▸ **WORK REQUIRED**
In your answer, every line of the records should be written out exactly.

▸ **EXTRACTED ENTRIES**
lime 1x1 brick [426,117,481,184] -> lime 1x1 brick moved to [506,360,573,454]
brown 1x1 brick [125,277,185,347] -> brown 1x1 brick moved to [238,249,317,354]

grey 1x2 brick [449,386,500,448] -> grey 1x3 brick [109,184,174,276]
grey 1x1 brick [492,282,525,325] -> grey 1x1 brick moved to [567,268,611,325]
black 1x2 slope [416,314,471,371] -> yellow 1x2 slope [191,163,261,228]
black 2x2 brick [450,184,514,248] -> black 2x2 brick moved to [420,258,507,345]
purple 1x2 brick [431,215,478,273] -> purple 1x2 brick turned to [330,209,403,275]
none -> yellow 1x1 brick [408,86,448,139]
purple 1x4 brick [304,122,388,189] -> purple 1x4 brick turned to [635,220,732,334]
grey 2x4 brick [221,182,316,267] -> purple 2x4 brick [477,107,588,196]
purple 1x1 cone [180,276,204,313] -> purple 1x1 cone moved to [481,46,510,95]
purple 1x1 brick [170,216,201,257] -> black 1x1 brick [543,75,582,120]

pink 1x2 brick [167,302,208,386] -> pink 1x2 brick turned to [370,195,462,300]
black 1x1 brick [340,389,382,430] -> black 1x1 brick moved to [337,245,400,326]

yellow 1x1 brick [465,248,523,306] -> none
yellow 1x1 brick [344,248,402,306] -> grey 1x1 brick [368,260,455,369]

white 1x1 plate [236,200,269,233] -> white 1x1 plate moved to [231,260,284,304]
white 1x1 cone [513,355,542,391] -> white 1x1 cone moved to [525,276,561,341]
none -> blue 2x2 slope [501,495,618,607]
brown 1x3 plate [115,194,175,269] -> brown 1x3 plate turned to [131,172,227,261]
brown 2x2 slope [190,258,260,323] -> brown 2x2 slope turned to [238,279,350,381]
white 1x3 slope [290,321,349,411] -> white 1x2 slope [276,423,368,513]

▸ **ANSWER TO THE PROBLEM**
lime 1x1 brick [426,117,481,184] -> lime 1x1 brick moved to [506,360,573,454]
brown 1x1 brick [125,277,185,347] -> brown 1x1 brick moved to [238,249,317,354]

grey 1x2 brick [449,386,500,448] -> grey 1x3 brick [109,184,174,276]
grey 1x1 brick [492,282,525,325] -> grey 1x1 brick moved to [567,268,611,325]
black 1x2 slope [416,314,471,371] -> yellow 1x2 slope [191,163,261,228]
black 2x2 brick [450,184,514,248] -> black 2x2 brick moved to [420,258,507,345]
purple 1x2 brick [431,215,478,273] -> purple 1x2 brick turned to [330,209,403,275]
none -> yellow 1x1 brick [408,86,448,139]
purple 1x4 brick [304,122,388,189] -> purple 1x4 brick turned to [635,220,732,334]
grey 2x4 brick [221,182,316,267] -> purple 2x4 brick [477,107,588,196]
purple 1x1 cone [180,276,204,313] -> purple 1x1 cone moved to [481,46,510,95]
purple 1x1 brick [170,216,201,257] -> black 1x1 brick [543,75,582,120]

pink 1x2 brick [167,302,208,386] -> pink 1x2 brick turned to [370,195,462,300]
black 1x1 brick [340,389,382,430] -> black 1x1 brick moved to [337,245,400,326]

yellow 1x1 brick [465,248,523,306] -> none
yellow 1x1 brick [344,248,402,306] -> grey 1x1 brick [368,260,455,369]

white 1x1 plate [236,200,269,233] -> white 1x1 plate moved to [231,260,284,304]
white 1x1 cone [513,355,542,391] -> white 1x1 cone moved to [525,276,561,341]
none -> blue 2x2 slope [501,495,618,607]
brown 1x3 plate [115,194,175,269] -> brown 1x3 plate turned to [131,172,227,261]
brown 2x2 slope [190,258,260,323] -> brown 2x2 slope turned to [238,279,350,381]
white 1x3 slope [290,321,349,411] -> white 1x2 slope [276,423,368,513]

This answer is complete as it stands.